● **What needs to be done**: Below are the records. Retype exactly the lines between the lines holding "camera: 10 degrees right, 0 degrees up" and "(737, 153) = (637, 142): orange", inclusive.

● **The data**:
──────────────────────────────
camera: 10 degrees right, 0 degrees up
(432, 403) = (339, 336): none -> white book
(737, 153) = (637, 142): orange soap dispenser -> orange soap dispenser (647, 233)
──────────────────────────────
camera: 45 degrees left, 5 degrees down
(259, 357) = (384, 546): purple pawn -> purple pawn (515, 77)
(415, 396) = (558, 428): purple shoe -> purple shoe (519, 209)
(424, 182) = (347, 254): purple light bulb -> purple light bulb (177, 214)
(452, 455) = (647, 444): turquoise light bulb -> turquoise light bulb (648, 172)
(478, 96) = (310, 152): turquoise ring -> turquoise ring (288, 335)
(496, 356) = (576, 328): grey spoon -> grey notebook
──────────────────────────────
● **Solution for this problem**:
camera: 10 degrees right, 0 degrees up
(432, 403) = (339, 336): none -> white book
(737, 153) = (637, 142): orange soap dispenser -> orange soap dispenser (647, 233)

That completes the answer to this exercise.